> _PROBLEM TO SOLVE_:
The records below are to be restated word for word, with their images omitted.

+++ DATA

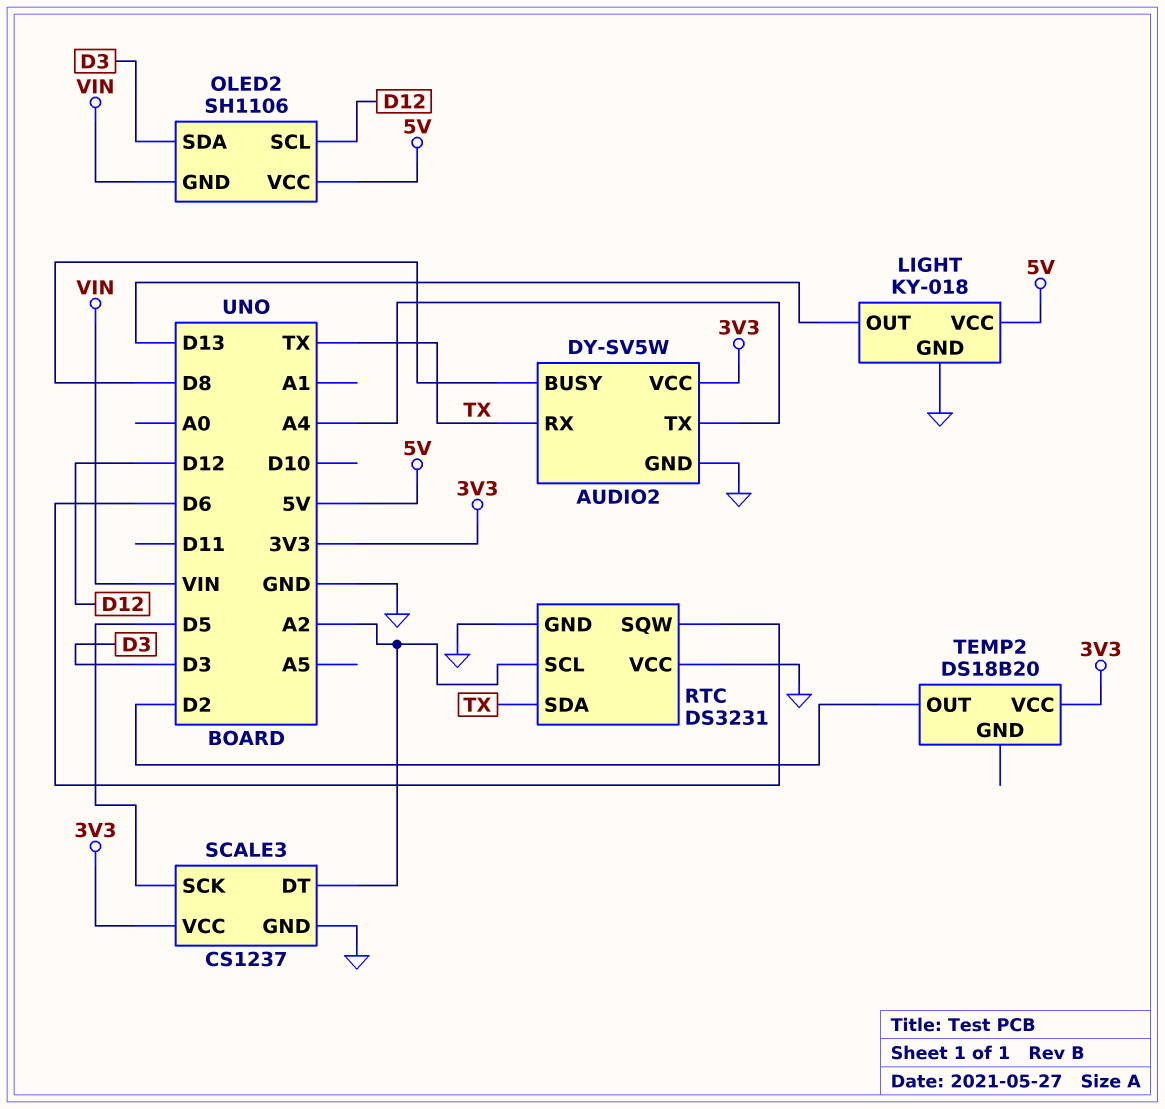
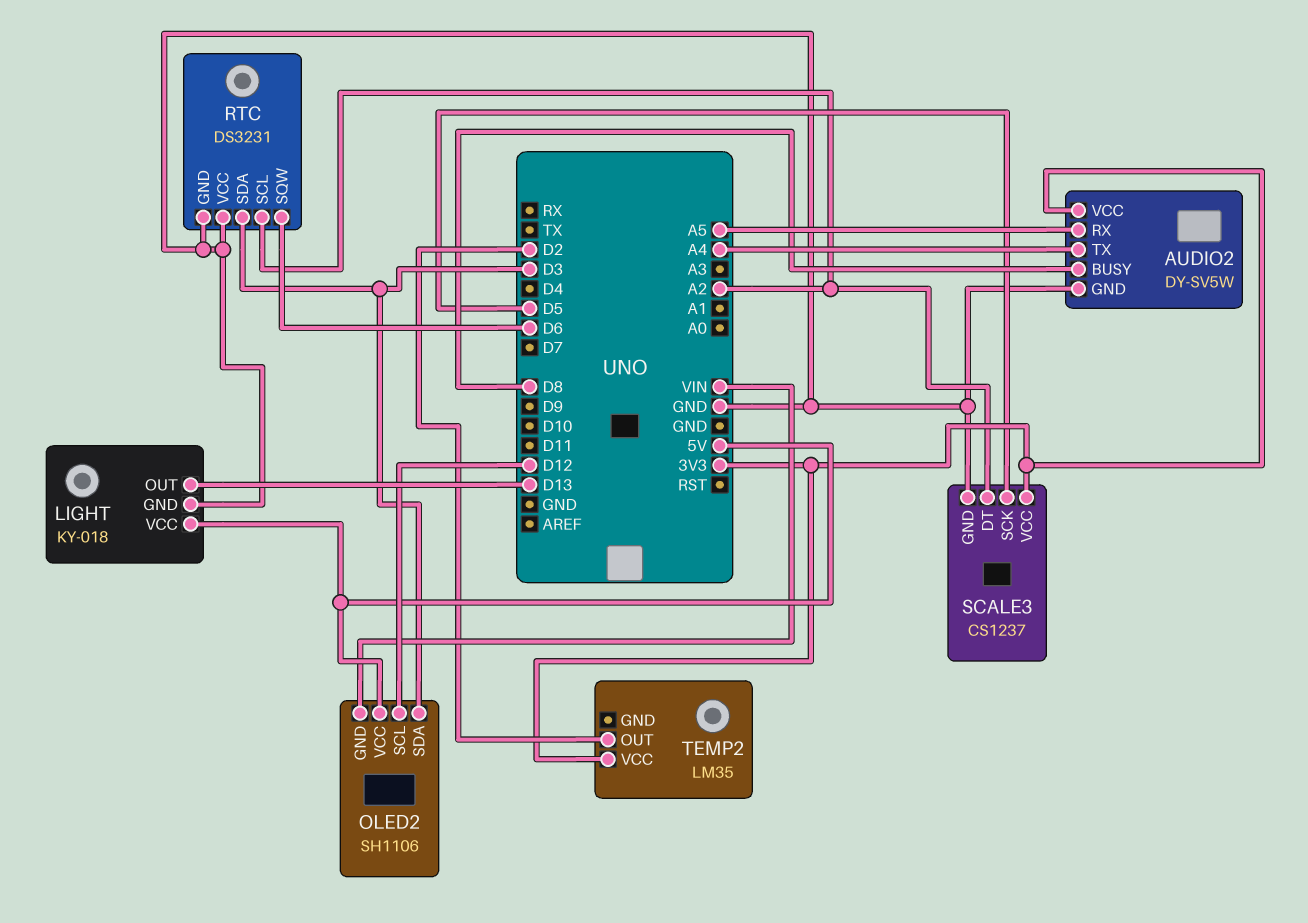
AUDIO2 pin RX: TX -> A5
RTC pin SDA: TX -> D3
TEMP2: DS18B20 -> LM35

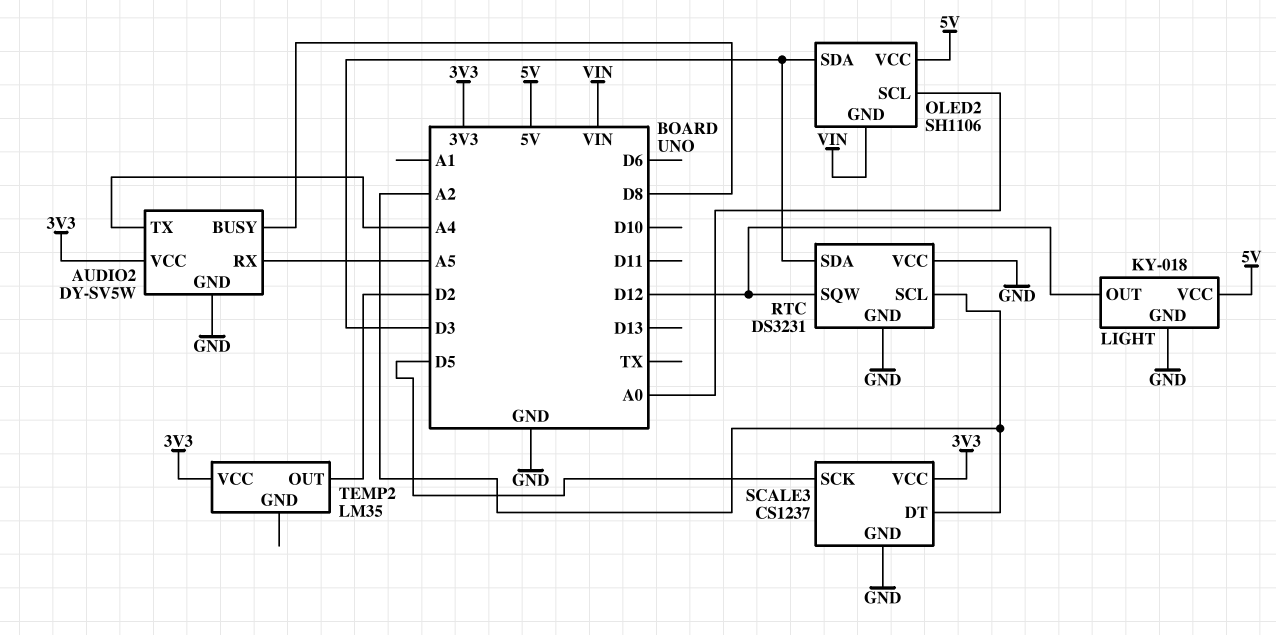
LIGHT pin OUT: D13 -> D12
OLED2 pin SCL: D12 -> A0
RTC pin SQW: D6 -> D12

++++++

> _RESPONSE FOR THIS EXERCISE_:
AUDIO2 pin RX: TX -> A5
RTC pin SDA: TX -> D3
TEMP2: DS18B20 -> LM35

LIGHT pin OUT: D13 -> D12
OLED2 pin SCL: D12 -> A0
RTC pin SQW: D6 -> D12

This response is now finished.